### Source data

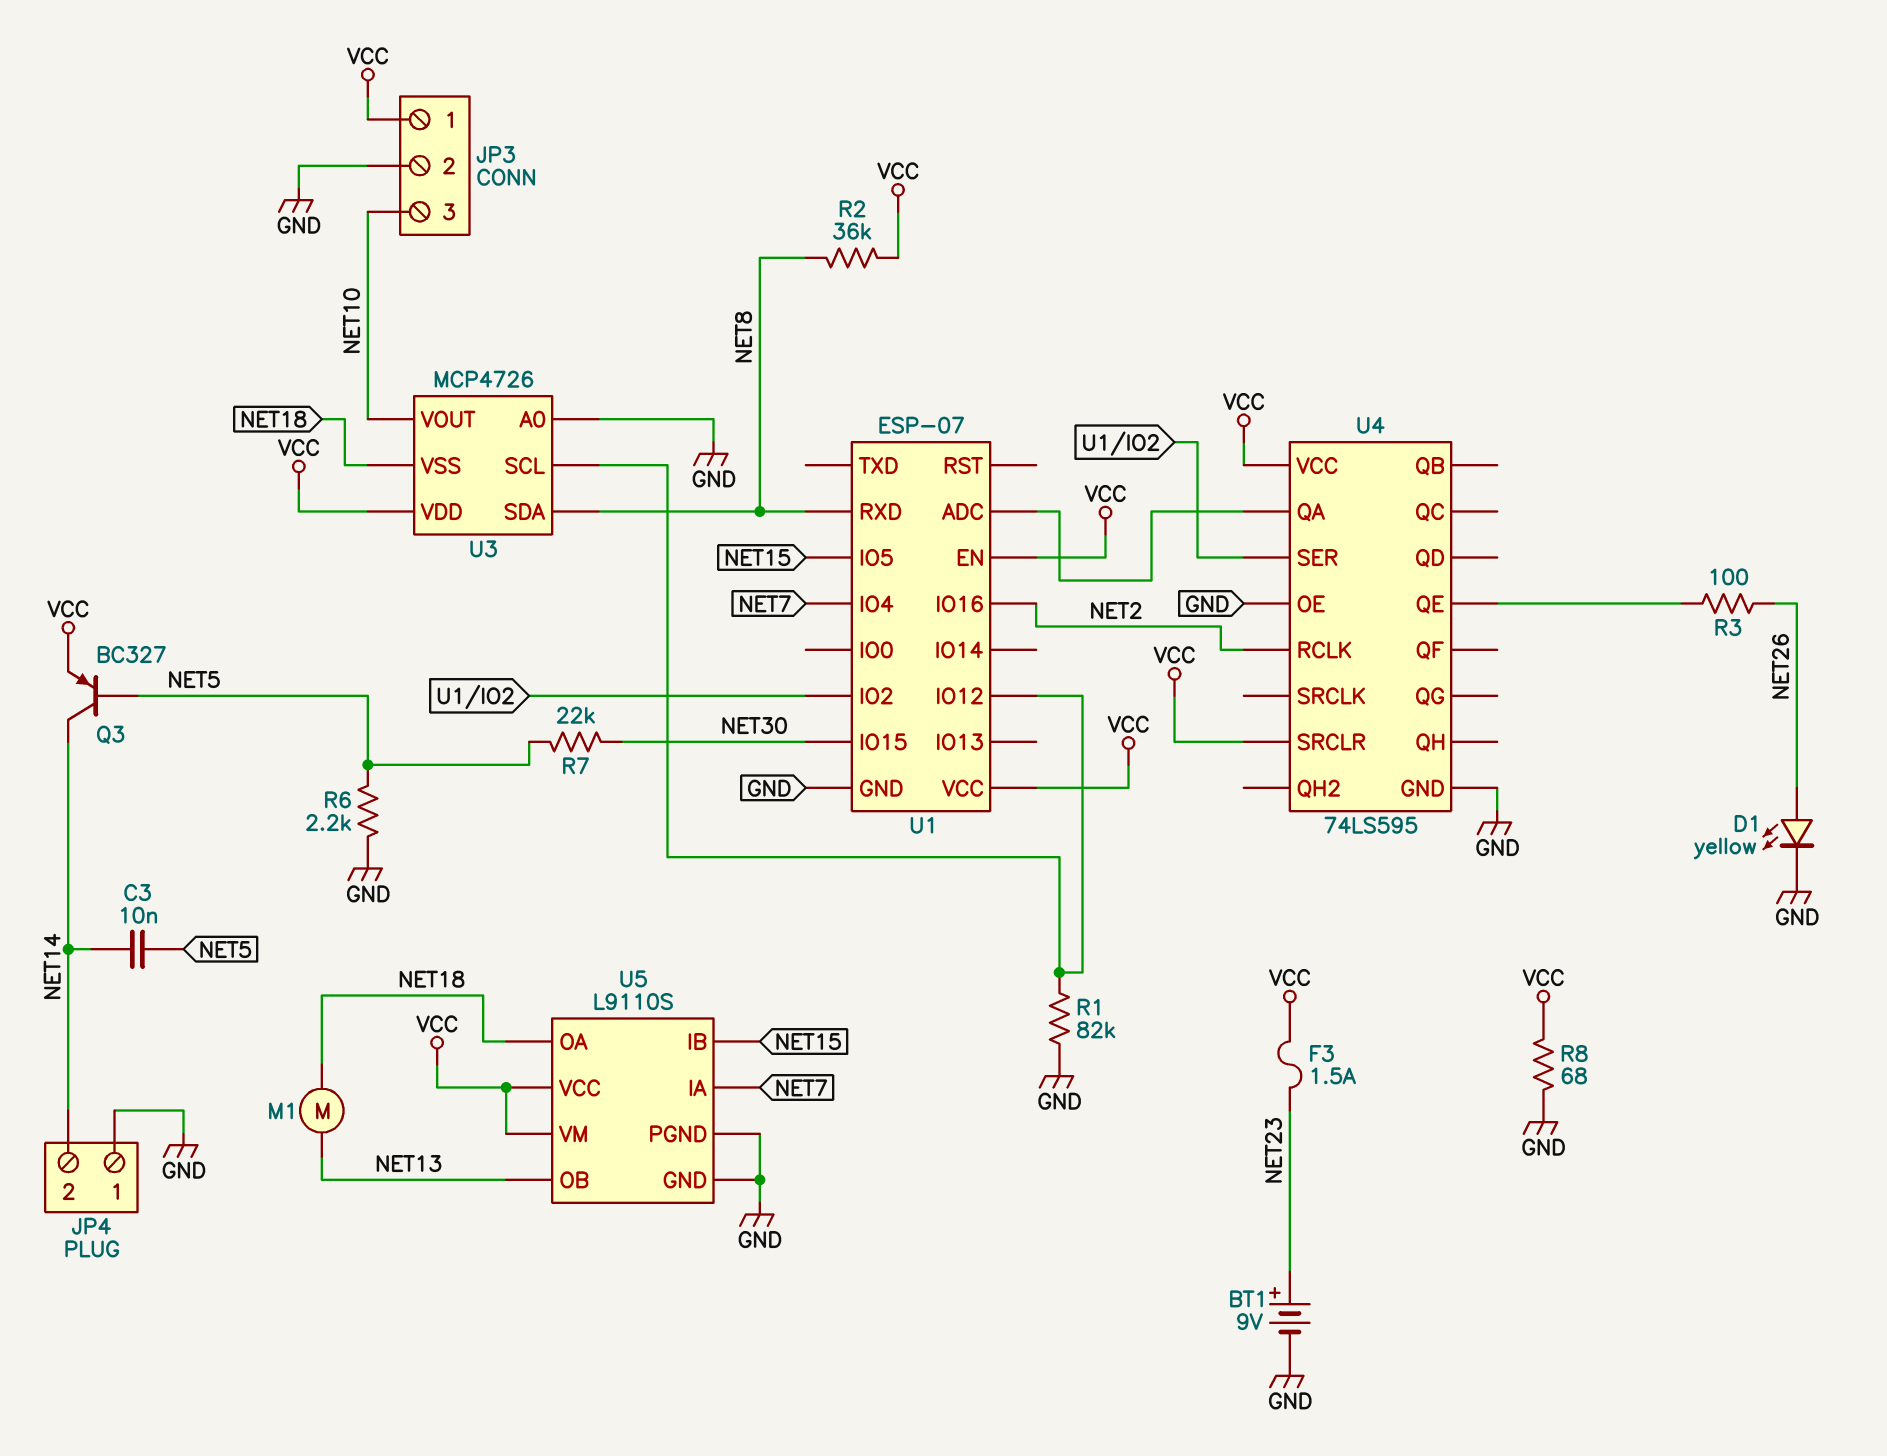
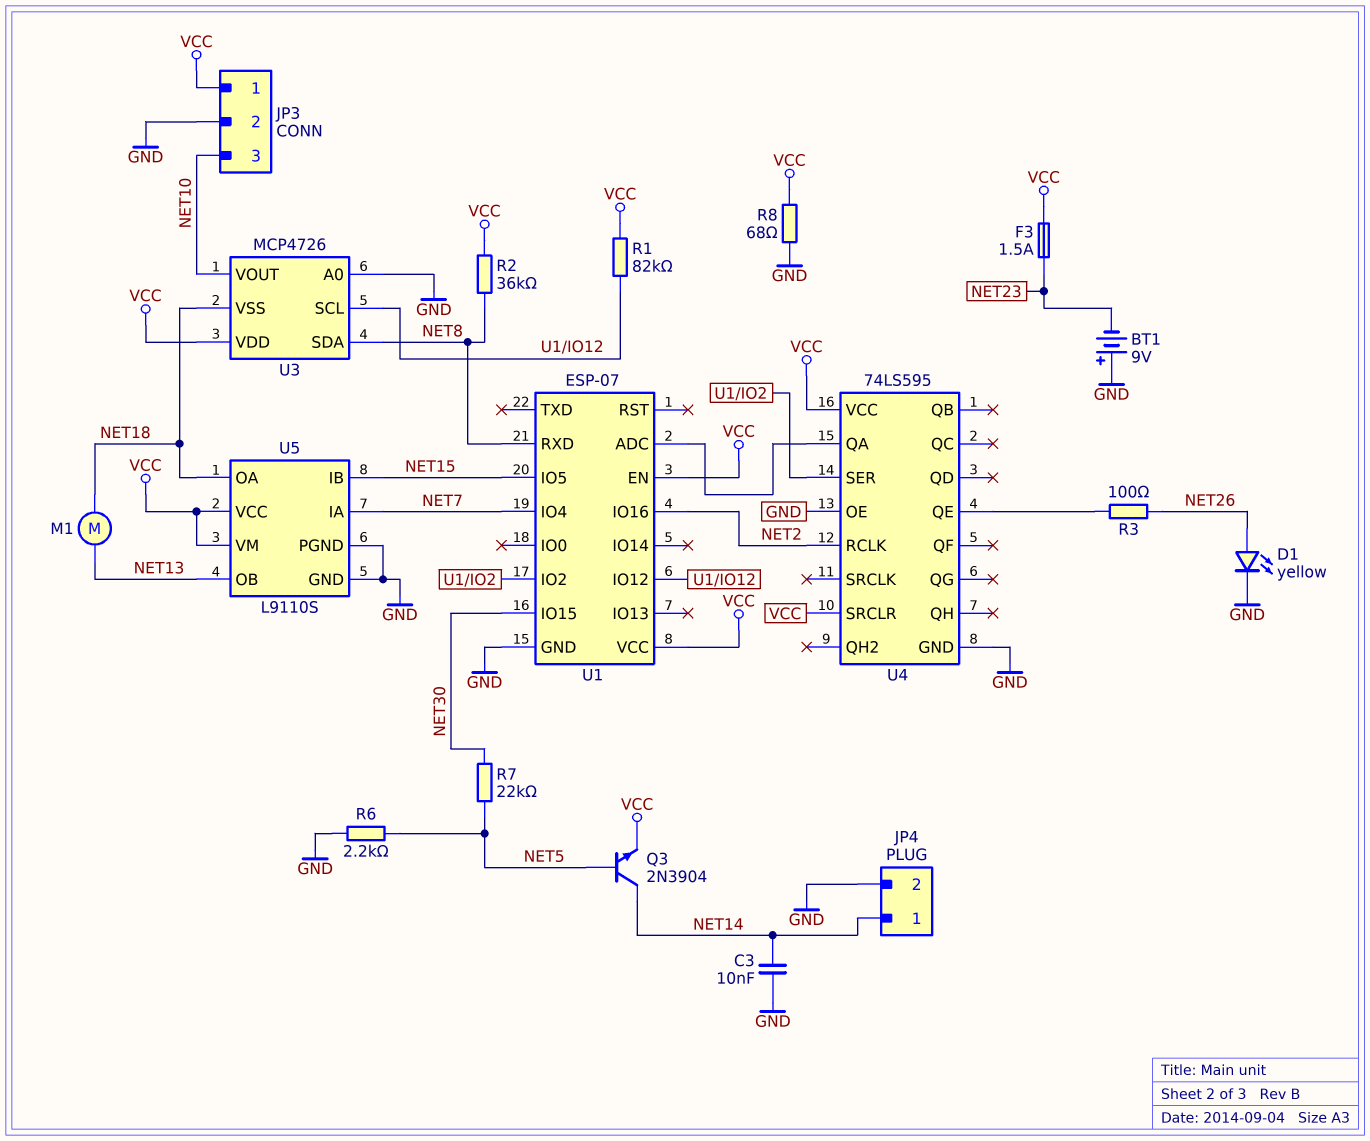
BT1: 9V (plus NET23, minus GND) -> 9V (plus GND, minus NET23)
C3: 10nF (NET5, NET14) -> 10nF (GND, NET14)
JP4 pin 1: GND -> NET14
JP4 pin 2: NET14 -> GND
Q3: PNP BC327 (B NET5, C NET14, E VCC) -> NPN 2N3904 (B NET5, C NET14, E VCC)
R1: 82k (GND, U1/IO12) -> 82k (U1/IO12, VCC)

* * *

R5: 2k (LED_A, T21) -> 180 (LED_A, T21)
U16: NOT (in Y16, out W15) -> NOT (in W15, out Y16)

### Instructions to follow
Repeat, character for character, the lines of the material above from the line with "R5: 2k (LED_A, T21) -> 180 (LED_A, T21)" through the line with "U16: NOT (in".

### Answer space
R5: 2k (LED_A, T21) -> 180 (LED_A, T21)
U16: NOT (in Y16, out W15) -> NOT (in W15, out Y16)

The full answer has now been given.